* PROBLEM REQUIREMENTS
Among the entries below, retype exactly the lines starting with the one with "(401, 124) = (222, 445): turquoise" and going on through the one with "camera: 45 degrees left, 0 degrees up", but not the pictures.

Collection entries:

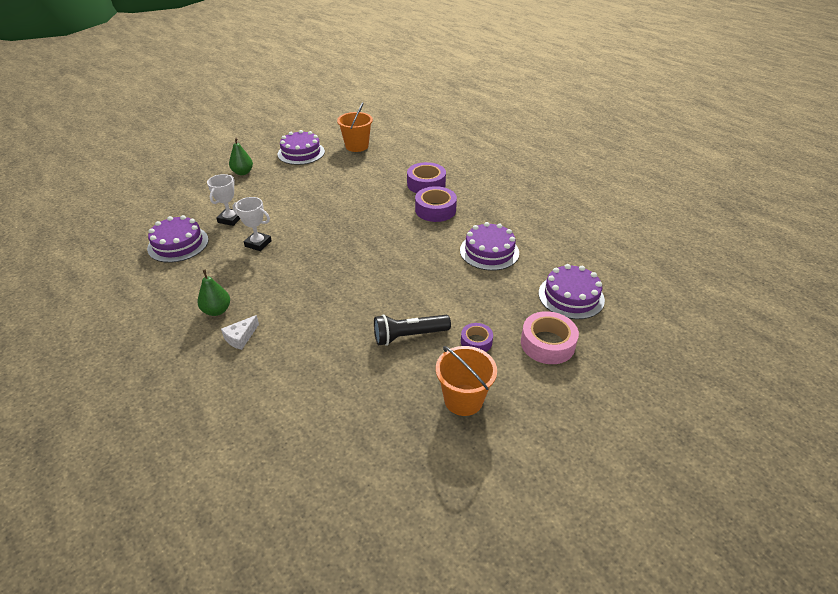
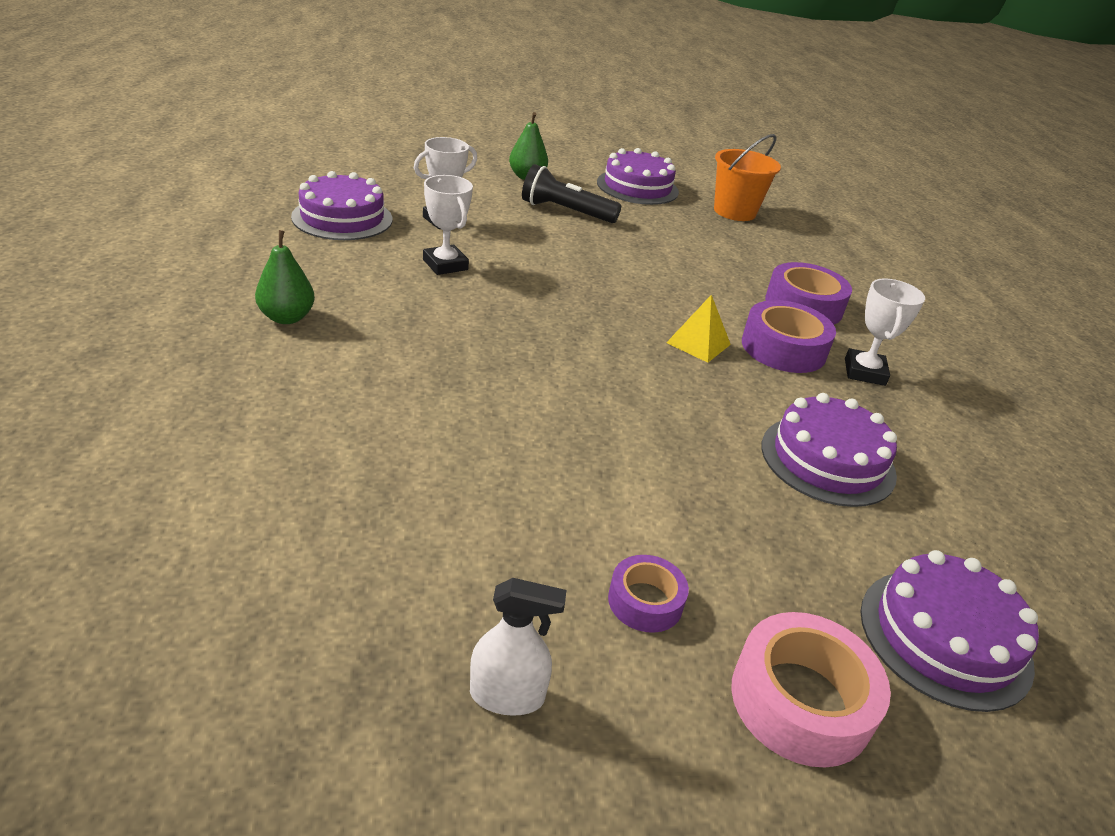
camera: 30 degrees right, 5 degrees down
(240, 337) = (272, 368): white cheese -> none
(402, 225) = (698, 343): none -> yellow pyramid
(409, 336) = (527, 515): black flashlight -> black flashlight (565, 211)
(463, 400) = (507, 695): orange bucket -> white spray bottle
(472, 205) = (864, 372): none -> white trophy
...
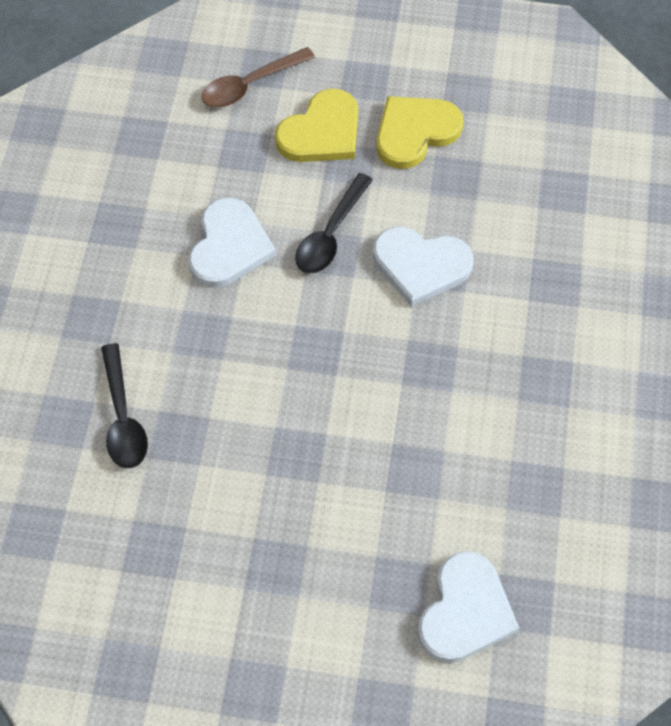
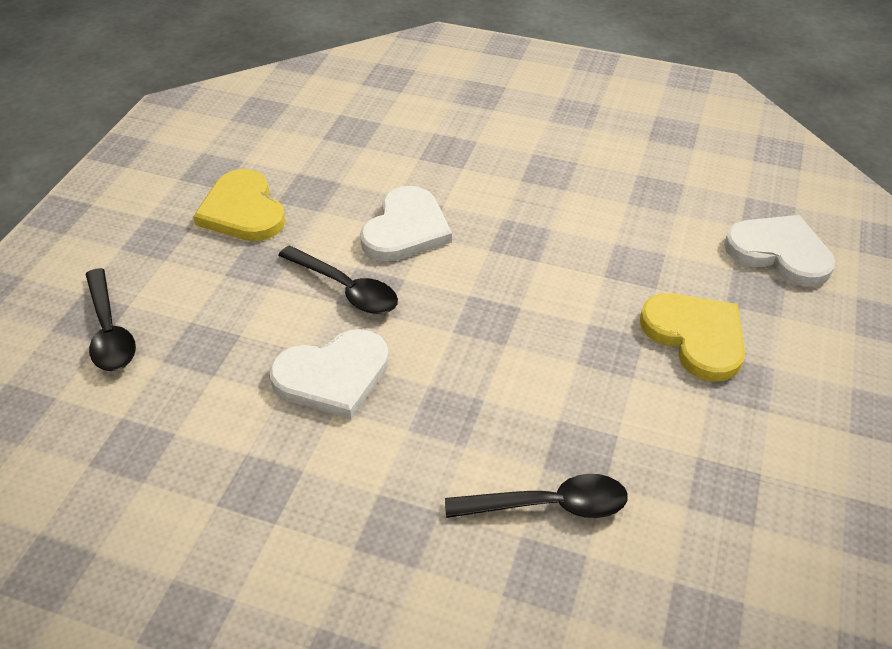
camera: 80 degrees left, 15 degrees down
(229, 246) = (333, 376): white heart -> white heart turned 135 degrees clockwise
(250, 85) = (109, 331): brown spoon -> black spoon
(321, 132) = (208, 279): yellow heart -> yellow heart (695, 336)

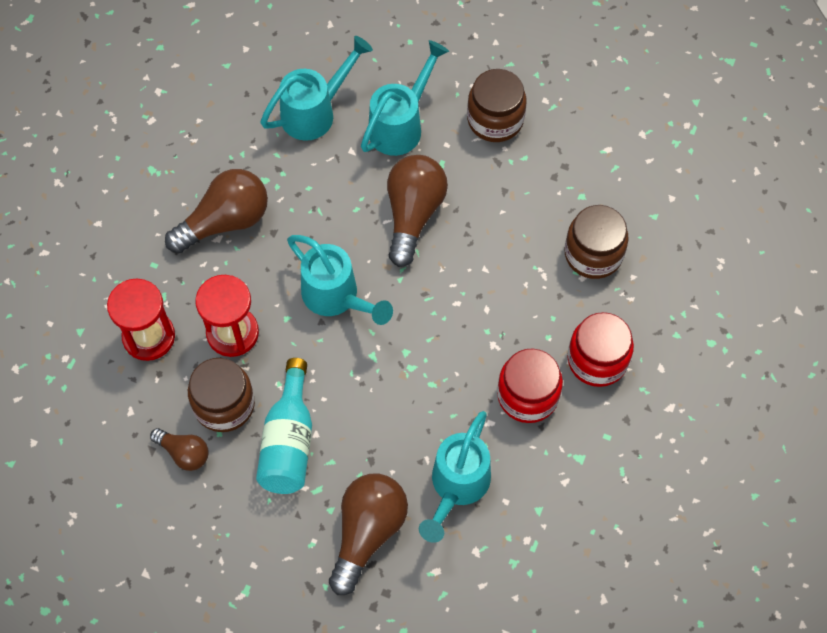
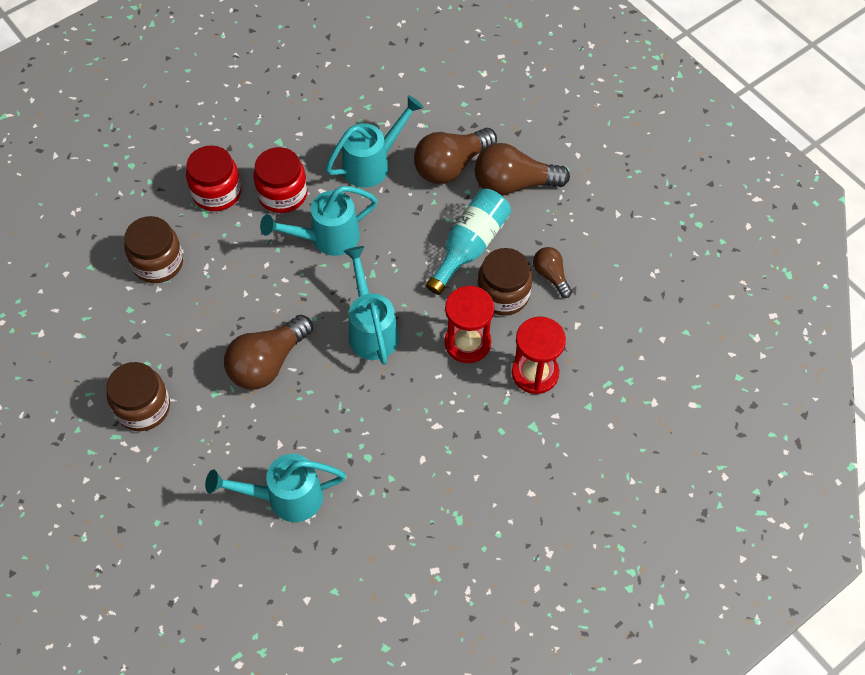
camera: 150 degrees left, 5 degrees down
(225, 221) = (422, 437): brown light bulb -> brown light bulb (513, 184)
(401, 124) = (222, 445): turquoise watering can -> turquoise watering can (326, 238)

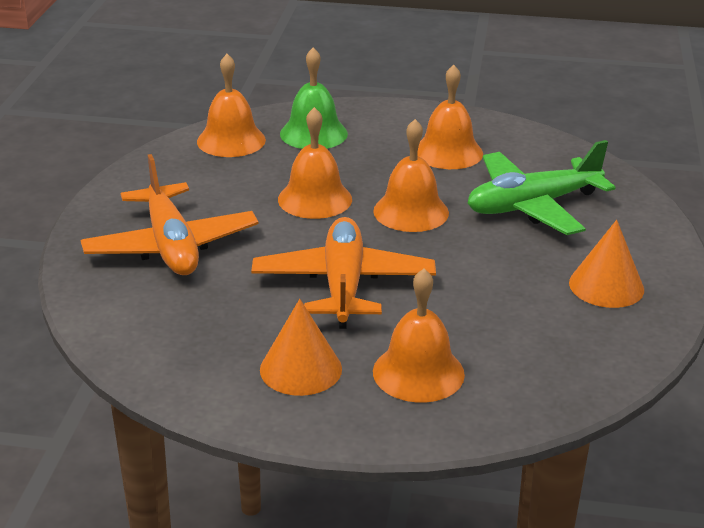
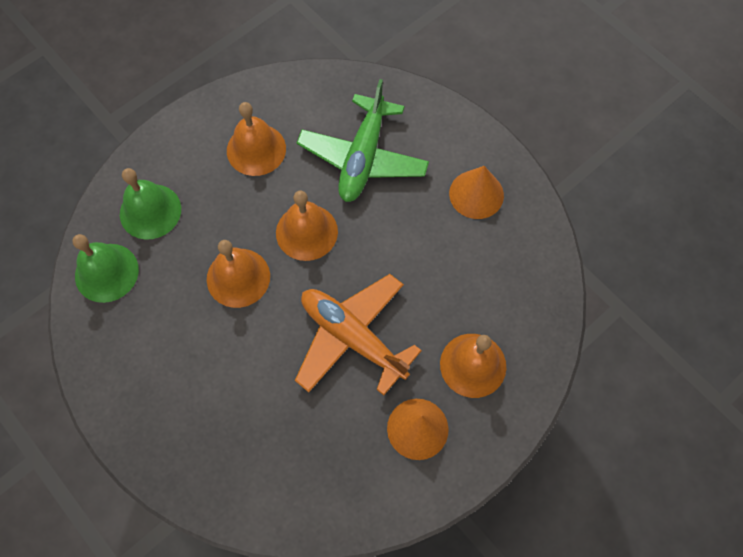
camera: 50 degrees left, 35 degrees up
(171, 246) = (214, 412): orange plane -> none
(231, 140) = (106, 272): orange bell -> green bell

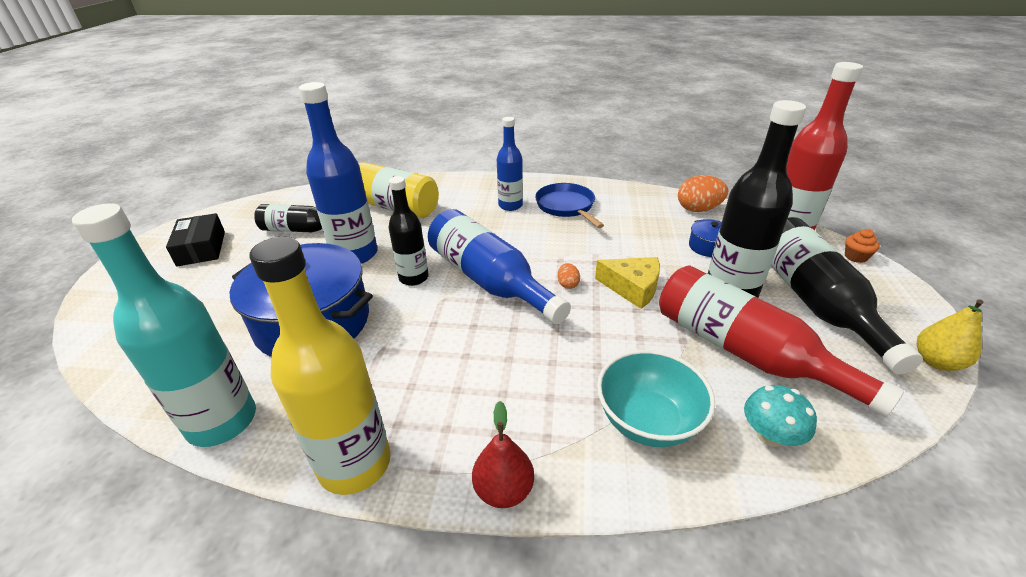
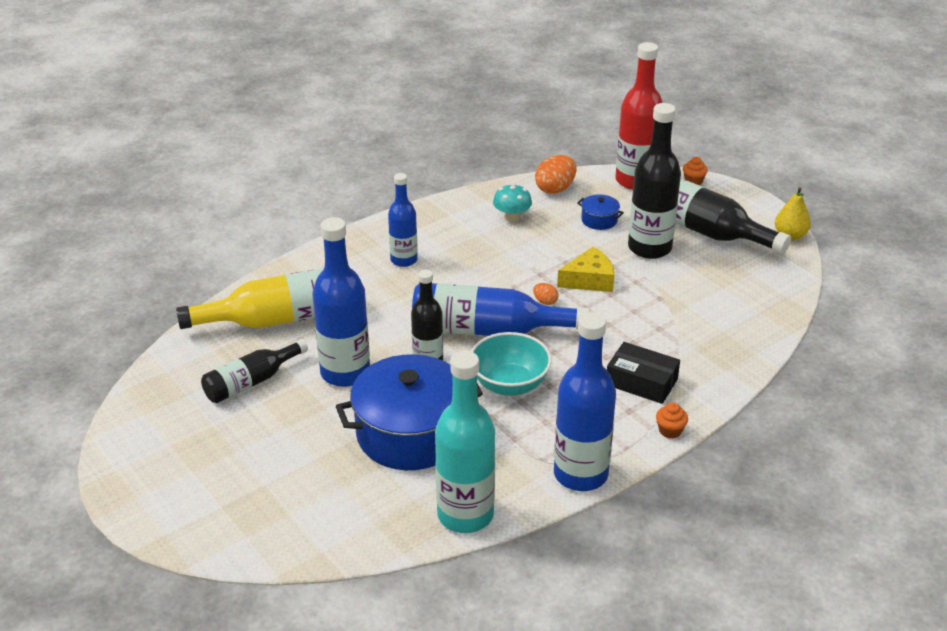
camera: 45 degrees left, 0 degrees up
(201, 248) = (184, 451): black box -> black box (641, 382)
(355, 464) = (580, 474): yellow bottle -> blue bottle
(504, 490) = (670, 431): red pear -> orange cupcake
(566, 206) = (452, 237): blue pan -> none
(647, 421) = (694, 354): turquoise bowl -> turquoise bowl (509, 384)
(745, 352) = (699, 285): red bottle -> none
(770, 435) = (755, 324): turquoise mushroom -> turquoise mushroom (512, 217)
...
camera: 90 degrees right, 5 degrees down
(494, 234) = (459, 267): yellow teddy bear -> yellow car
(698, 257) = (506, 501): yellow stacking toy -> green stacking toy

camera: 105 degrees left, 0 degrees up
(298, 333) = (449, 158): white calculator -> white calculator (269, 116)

* REPLY TO THE TASK
(401, 124) = (222, 445): turquoise watering can -> turquoise watering can (326, 238)

camera: 50 degrees left, 35 degrees up
(171, 246) = (214, 412): orange plane -> none
(231, 140) = (106, 272): orange bell -> green bell

camera: 45 degrees left, 0 degrees up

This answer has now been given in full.